Quantity change records
- - - - - - -

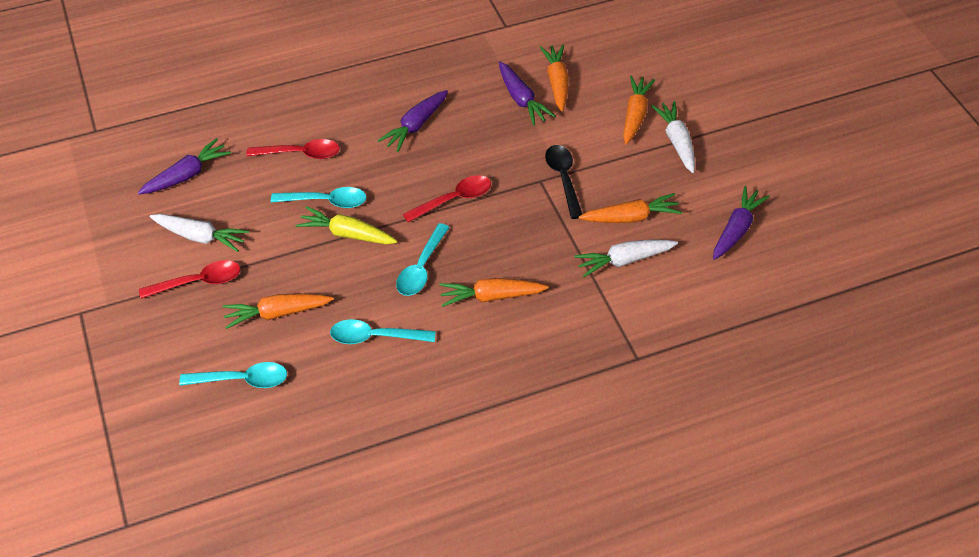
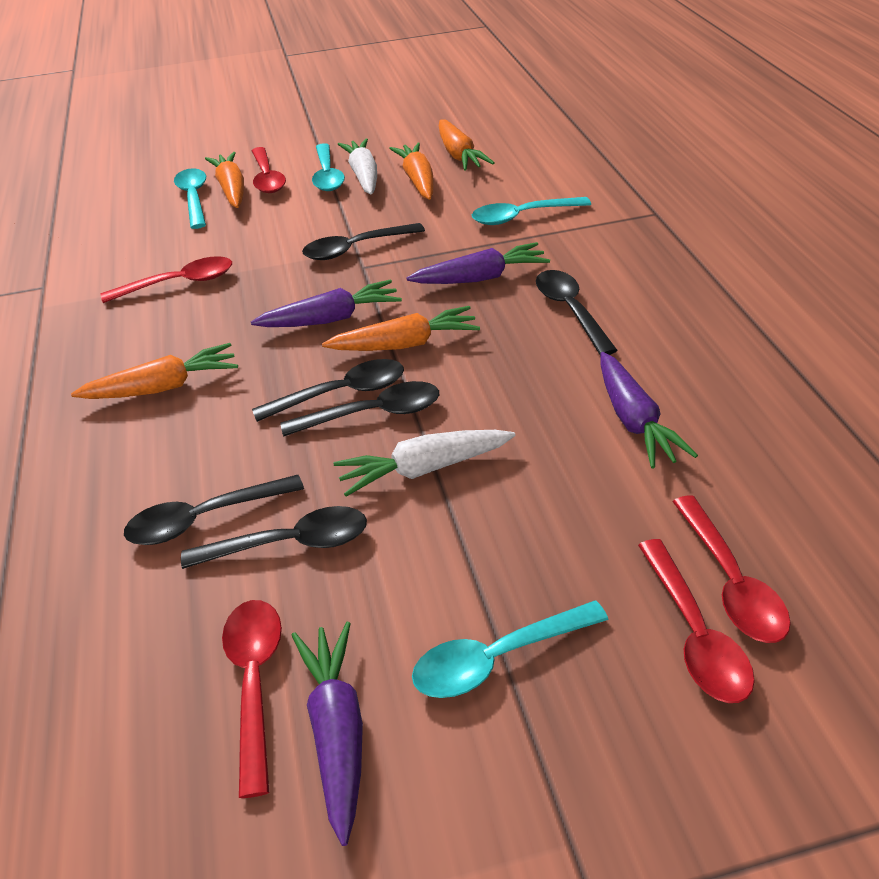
black spoon: [545,145,582,219] = 1 -> [124,475,304,545] [181,506,367,569] [252,359,404,422] [280,381,439,436] [302,223,425,260] [536,270,618,355] = 6
red spoon: [139,260,240,299] [247,139,340,159] [403,175,491,222] = 3 -> [101,256,232,303] [222,600,282,798] [252,147,286,193] [638,539,755,703] [673,495,791,643] = 5
white carrot: [150,214,249,252] [574,240,678,277] [651,101,695,173] = 3 -> [333,430,515,497] [338,138,377,194] = 2
yellow carrot: [296,206,397,244] = 1 -> none = 0

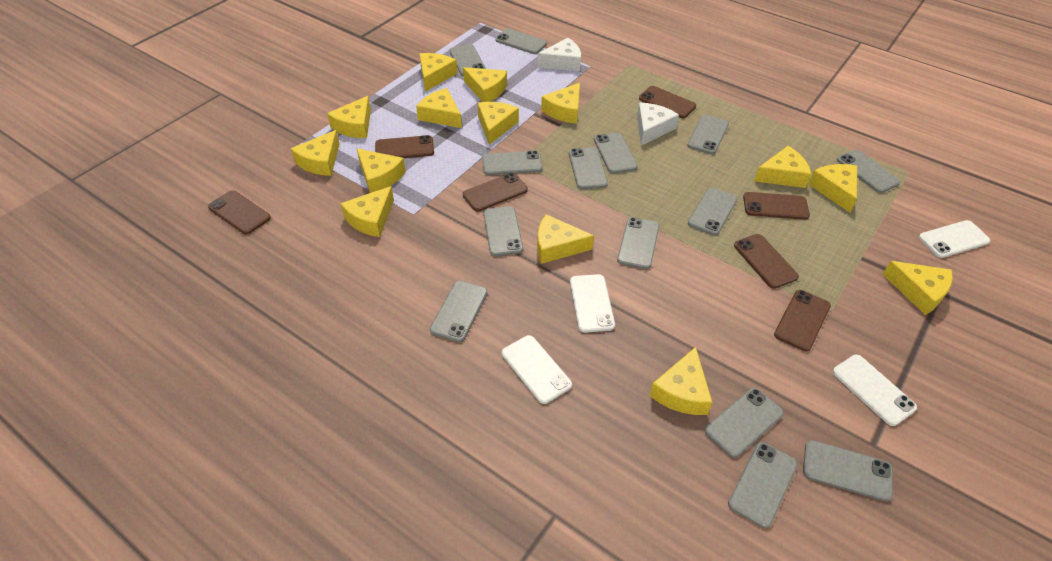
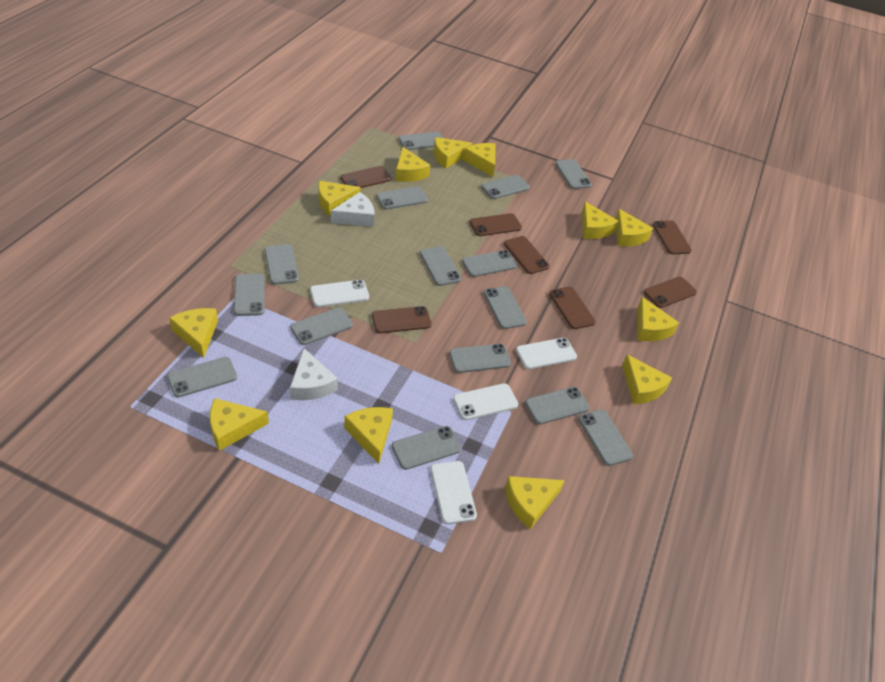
grey phone: [430,281,488,342] [450,45,486,76] [482,151,543,175] [483,206,523,256] [495,29,547,54] [569,147,608,189] [594,132,638,174] [617,217,659,269] [687,115,729,154] [688,187,738,235] [705,388,784,458] [728,442,798,528] [803,440,893,502] [837,150,900,193] = 14 -> [167,357,237,397] [234,274,265,316] [264,244,299,285] [290,307,353,345] [376,186,428,209] [392,426,461,470] [399,131,443,150] [420,246,461,286] [449,344,511,373] [462,250,517,277] [481,175,530,199] [483,286,527,329] [525,387,590,424] [555,159,592,189] [578,409,633,466] = 15
yellow cheese: [291,130,340,176] [327,96,371,138] [341,186,394,237] [357,149,406,193] [416,88,462,128] [420,53,457,92] [463,67,507,102] [477,102,519,145] [537,214,594,264] [541,83,580,124] [649,347,713,415] [754,146,811,188] [809,164,857,213] [883,261,953,315] = 14 -> [169,308,218,358] [210,398,269,451] [318,181,361,216] [344,407,393,464] [395,147,430,182] [434,137,473,168] [463,143,495,177] [505,476,565,529] [581,202,618,239] [615,209,653,247] [622,355,672,404] [637,297,679,341] = 12

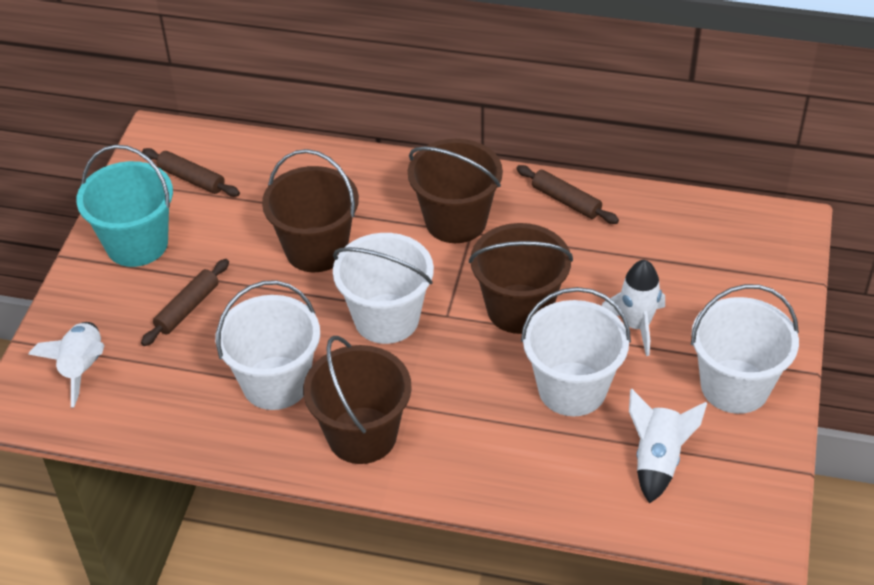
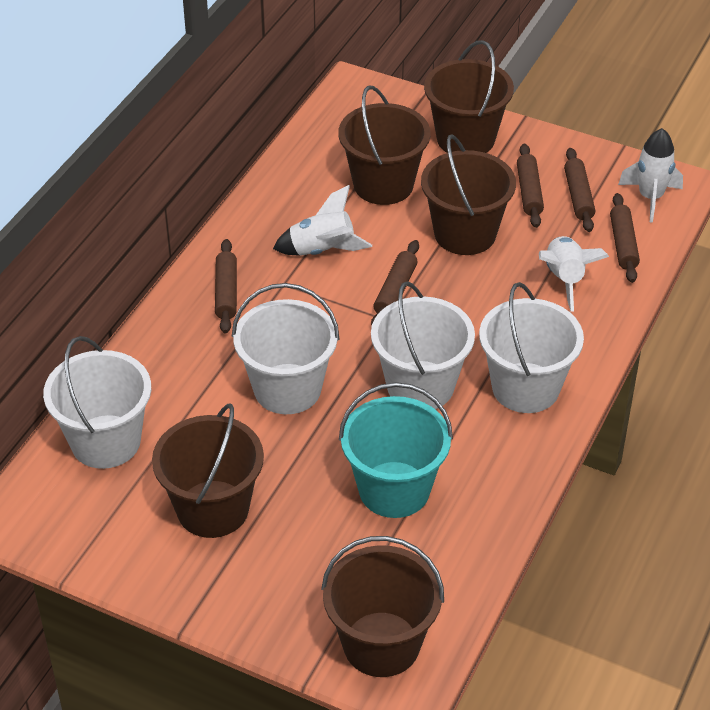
brown bucket: [262,149,359,272] [303,336,412,464] [408,139,503,243] [469,223,573,334] = 4 -> [152,403,264,538] [321,536,444,677] [339,86,431,205] [421,134,516,255] [424,40,514,153] = 5
brown rolling pin: [141,259,229,346] [142,148,240,197] [516,165,619,224] = 3 -> [215,239,237,334] [371,240,419,325] [517,144,544,228] [564,148,595,232] [610,193,640,283] = 5

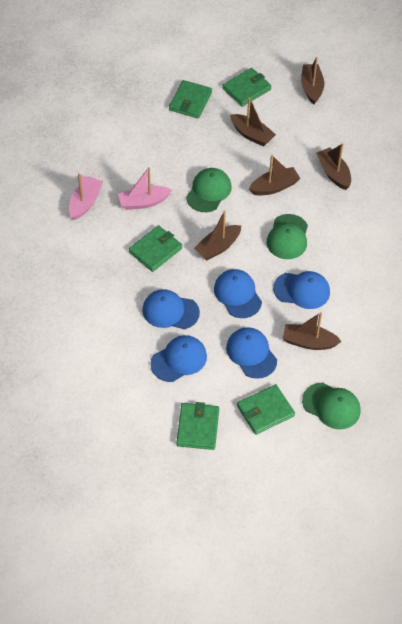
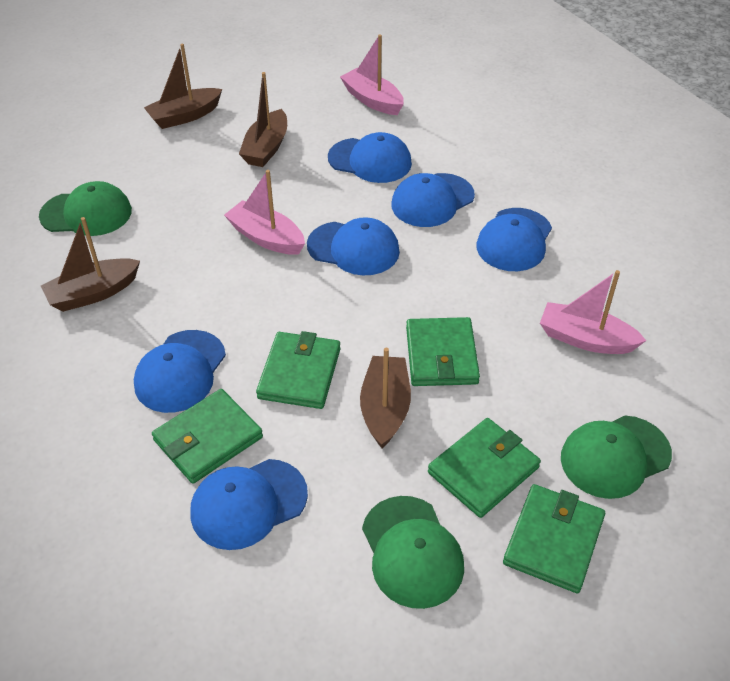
blue cap: [142,289,200,329] [150,335,207,382] [214,269,262,318] [226,327,277,379] [273,271,330,309] = 5 -> [134,330,226,413] [190,459,308,550] [307,217,400,275] [328,132,412,183] [391,173,475,227] [476,208,552,271] = 6
brown boat: [194,211,241,261] [230,97,276,147] [249,155,301,195] [283,312,342,350] [301,57,324,105] [316,143,351,190] = 6 -> [41,217,140,312] [144,44,222,129] [239,72,287,167] [360,348,411,448] = 4
pink boat: [69,173,103,220] [118,167,172,210] = 2 -> [224,170,305,255] [340,34,404,115] [540,270,646,354] = 3

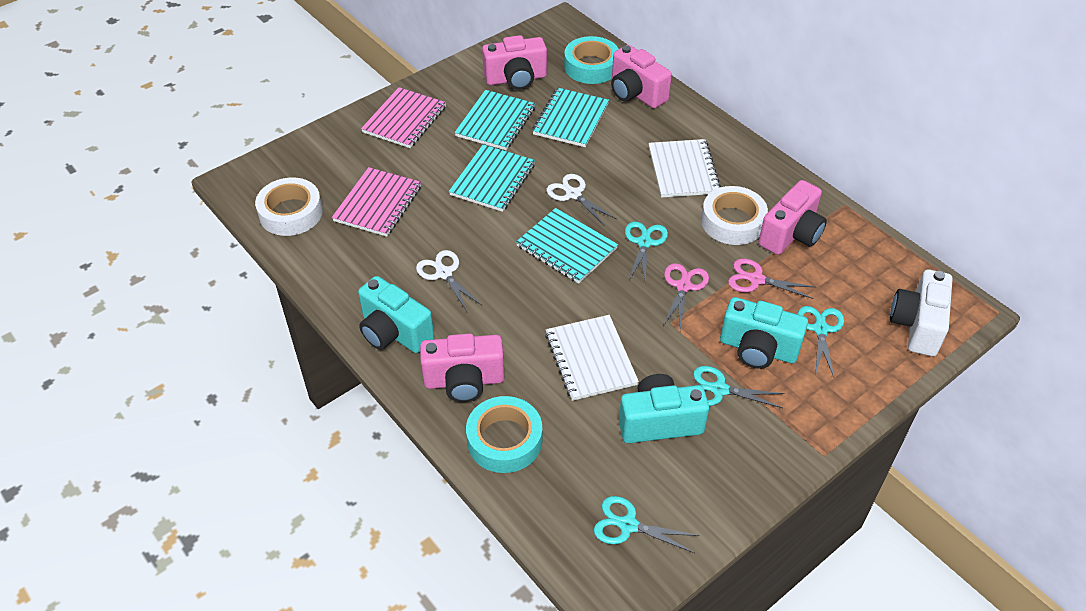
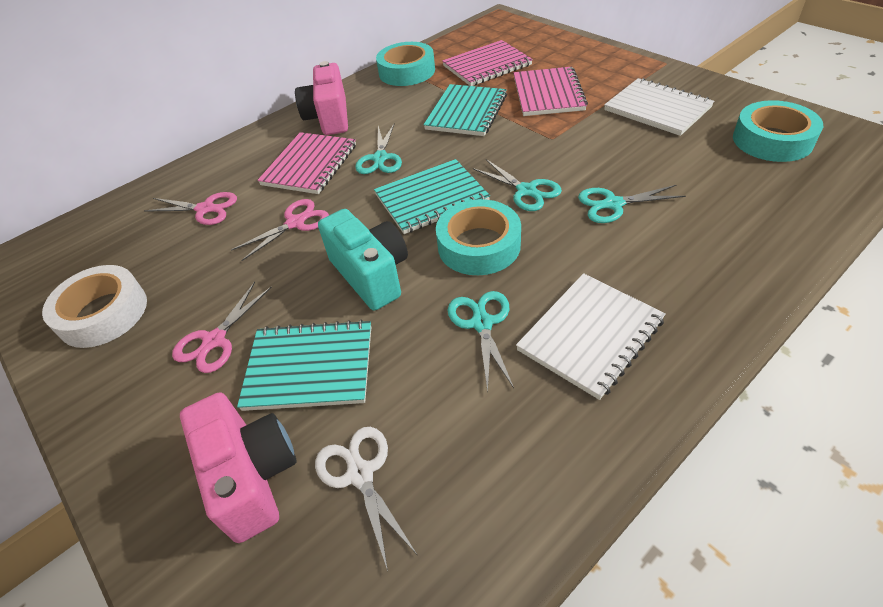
pink camera: [420,334,505,402] [482,35,547,90] [611,45,672,108] [758,180,827,255] = 4 -> [180,392,296,543] [295,61,348,135] = 2
pink notebook: [332,167,421,237] [361,87,446,148] = 2 -> [257,132,356,194] [442,40,533,86] [514,67,588,116] = 3
pink scissors: [663,263,709,331] [728,259,815,299] = 2 -> [145,192,237,225] [172,282,272,373] [231,199,329,261] = 3
turquoise camera: [358,276,434,353] [619,374,709,443] [720,297,808,369] = 3 -> [318,209,408,310] = 1
turquoise notebook: [449,144,535,212] [454,90,535,150] [516,208,618,284] [532,88,609,147] = 4 -> [237,320,371,411] [374,159,490,234] [423,84,507,136] = 3
turquoise tape: [466,396,542,473] [564,36,619,84] = 2 -> [376,42,435,86] [436,199,521,275] [733,100,823,162] = 3
white camera: [890,269,953,356] = 1 -> none = 0
white scissors: [416,250,483,313] [547,174,616,226] = 2 -> [315,427,417,571] = 1
white tape: [255,178,323,236] [701,186,768,245] = 2 -> [42,265,147,348] = 1

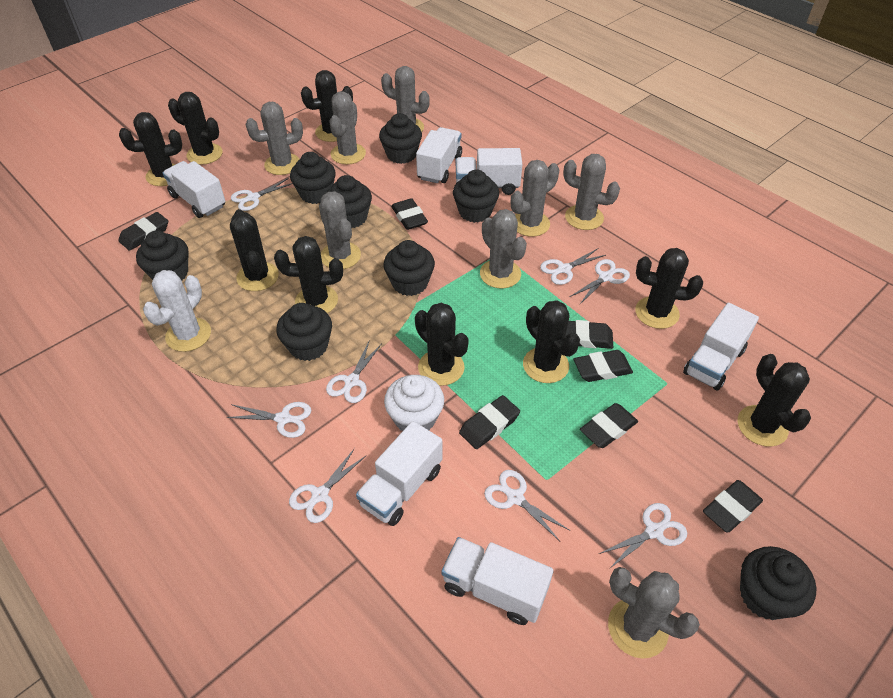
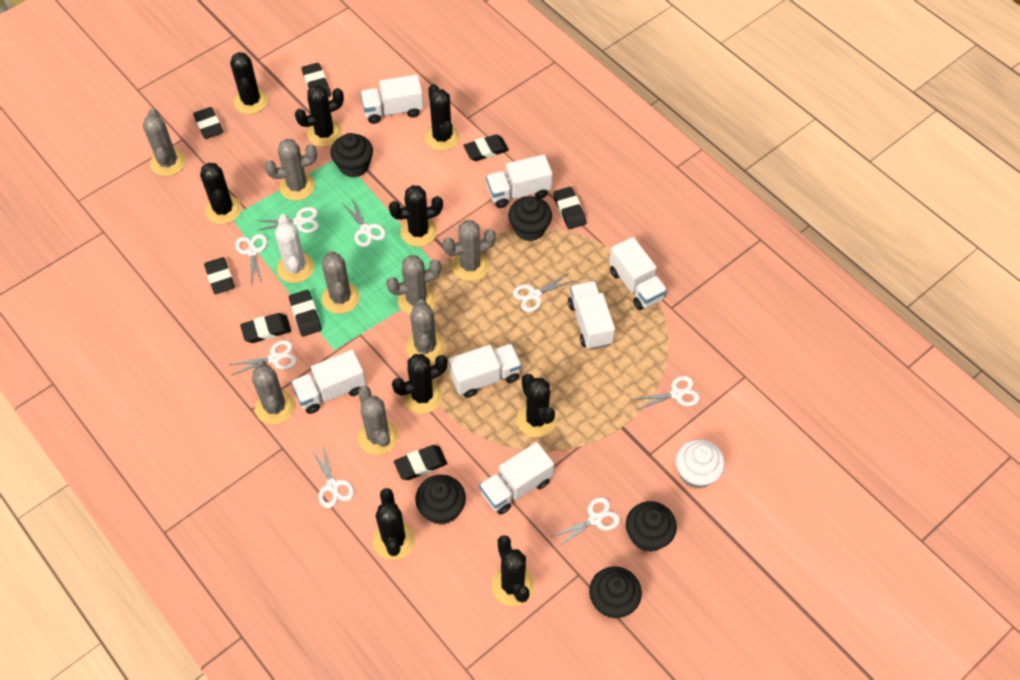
black cupcake: [136,231,188,281] [276,303,332,361] [290,152,336,204] [326,175,372,228] [379,113,422,164] [384,240,435,296] [453,170,499,223] [740,546,816,620] = 8 -> [330,133,373,178] [415,475,466,525] [508,196,552,241] [589,566,642,619] [626,501,677,552] = 5
black eraser: [118,212,168,251] [391,198,428,230] [459,395,520,449] [565,320,613,349] [574,350,633,382] [580,403,638,448] [703,480,763,533] = 7 -> [193,107,223,139] [204,257,235,294] [240,313,291,343] [289,290,322,336] [302,63,331,97] [394,445,447,480] [463,134,509,161] [553,187,586,229] = 8
white truck: [163,161,225,218] [356,421,443,526] [416,127,462,183] [442,537,554,625] [456,148,522,195] [683,303,759,391] = 6 -> [291,350,366,414] [360,75,423,124] [449,343,522,398] [479,442,554,515] [486,155,553,208] [568,281,615,350] [609,237,667,310] = 7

- - - - - - -

(Problem details): Pictures stay out, and every line of the records is transcribed exactly.

(Answer to the exercise):
black spoon: [545,145,582,219] = 1 -> [124,475,304,545] [181,506,367,569] [252,359,404,422] [280,381,439,436] [302,223,425,260] [536,270,618,355] = 6
red spoon: [139,260,240,299] [247,139,340,159] [403,175,491,222] = 3 -> [101,256,232,303] [222,600,282,798] [252,147,286,193] [638,539,755,703] [673,495,791,643] = 5
white carrot: [150,214,249,252] [574,240,678,277] [651,101,695,173] = 3 -> [333,430,515,497] [338,138,377,194] = 2
yellow carrot: [296,206,397,244] = 1 -> none = 0

grey phone: [430,281,488,342] [450,45,486,76] [482,151,543,175] [483,206,523,256] [495,29,547,54] [569,147,608,189] [594,132,638,174] [617,217,659,269] [687,115,729,154] [688,187,738,235] [705,388,784,458] [728,442,798,528] [803,440,893,502] [837,150,900,193] = 14 -> [167,357,237,397] [234,274,265,316] [264,244,299,285] [290,307,353,345] [376,186,428,209] [392,426,461,470] [399,131,443,150] [420,246,461,286] [449,344,511,373] [462,250,517,277] [481,175,530,199] [483,286,527,329] [525,387,590,424] [555,159,592,189] [578,409,633,466] = 15
yellow cheese: [291,130,340,176] [327,96,371,138] [341,186,394,237] [357,149,406,193] [416,88,462,128] [420,53,457,92] [463,67,507,102] [477,102,519,145] [537,214,594,264] [541,83,580,124] [649,347,713,415] [754,146,811,188] [809,164,857,213] [883,261,953,315] = 14 -> [169,308,218,358] [210,398,269,451] [318,181,361,216] [344,407,393,464] [395,147,430,182] [434,137,473,168] [463,143,495,177] [505,476,565,529] [581,202,618,239] [615,209,653,247] [622,355,672,404] [637,297,679,341] = 12

brown bucket: [262,149,359,272] [303,336,412,464] [408,139,503,243] [469,223,573,334] = 4 -> [152,403,264,538] [321,536,444,677] [339,86,431,205] [421,134,516,255] [424,40,514,153] = 5
brown rolling pin: [141,259,229,346] [142,148,240,197] [516,165,619,224] = 3 -> [215,239,237,334] [371,240,419,325] [517,144,544,228] [564,148,595,232] [610,193,640,283] = 5

blue cap: [142,289,200,329] [150,335,207,382] [214,269,262,318] [226,327,277,379] [273,271,330,309] = 5 -> [134,330,226,413] [190,459,308,550] [307,217,400,275] [328,132,412,183] [391,173,475,227] [476,208,552,271] = 6
brown boat: [194,211,241,261] [230,97,276,147] [249,155,301,195] [283,312,342,350] [301,57,324,105] [316,143,351,190] = 6 -> [41,217,140,312] [144,44,222,129] [239,72,287,167] [360,348,411,448] = 4
pink boat: [69,173,103,220] [118,167,172,210] = 2 -> [224,170,305,255] [340,34,404,115] [540,270,646,354] = 3

pink camera: [420,334,505,402] [482,35,547,90] [611,45,672,108] [758,180,827,255] = 4 -> [180,392,296,543] [295,61,348,135] = 2
pink notebook: [332,167,421,237] [361,87,446,148] = 2 -> [257,132,356,194] [442,40,533,86] [514,67,588,116] = 3
pink scissors: [663,263,709,331] [728,259,815,299] = 2 -> [145,192,237,225] [172,282,272,373] [231,199,329,261] = 3
turquoise camera: [358,276,434,353] [619,374,709,443] [720,297,808,369] = 3 -> [318,209,408,310] = 1
turquoise notebook: [449,144,535,212] [454,90,535,150] [516,208,618,284] [532,88,609,147] = 4 -> [237,320,371,411] [374,159,490,234] [423,84,507,136] = 3
turquoise tape: [466,396,542,473] [564,36,619,84] = 2 -> [376,42,435,86] [436,199,521,275] [733,100,823,162] = 3
white camera: [890,269,953,356] = 1 -> none = 0
white scissors: [416,250,483,313] [547,174,616,226] = 2 -> [315,427,417,571] = 1
white tape: [255,178,323,236] [701,186,768,245] = 2 -> [42,265,147,348] = 1

black cupcake: [136,231,188,281] [276,303,332,361] [290,152,336,204] [326,175,372,228] [379,113,422,164] [384,240,435,296] [453,170,499,223] [740,546,816,620] = 8 -> [330,133,373,178] [415,475,466,525] [508,196,552,241] [589,566,642,619] [626,501,677,552] = 5
black eraser: [118,212,168,251] [391,198,428,230] [459,395,520,449] [565,320,613,349] [574,350,633,382] [580,403,638,448] [703,480,763,533] = 7 -> [193,107,223,139] [204,257,235,294] [240,313,291,343] [289,290,322,336] [302,63,331,97] [394,445,447,480] [463,134,509,161] [553,187,586,229] = 8
white truck: [163,161,225,218] [356,421,443,526] [416,127,462,183] [442,537,554,625] [456,148,522,195] [683,303,759,391] = 6 -> [291,350,366,414] [360,75,423,124] [449,343,522,398] [479,442,554,515] [486,155,553,208] [568,281,615,350] [609,237,667,310] = 7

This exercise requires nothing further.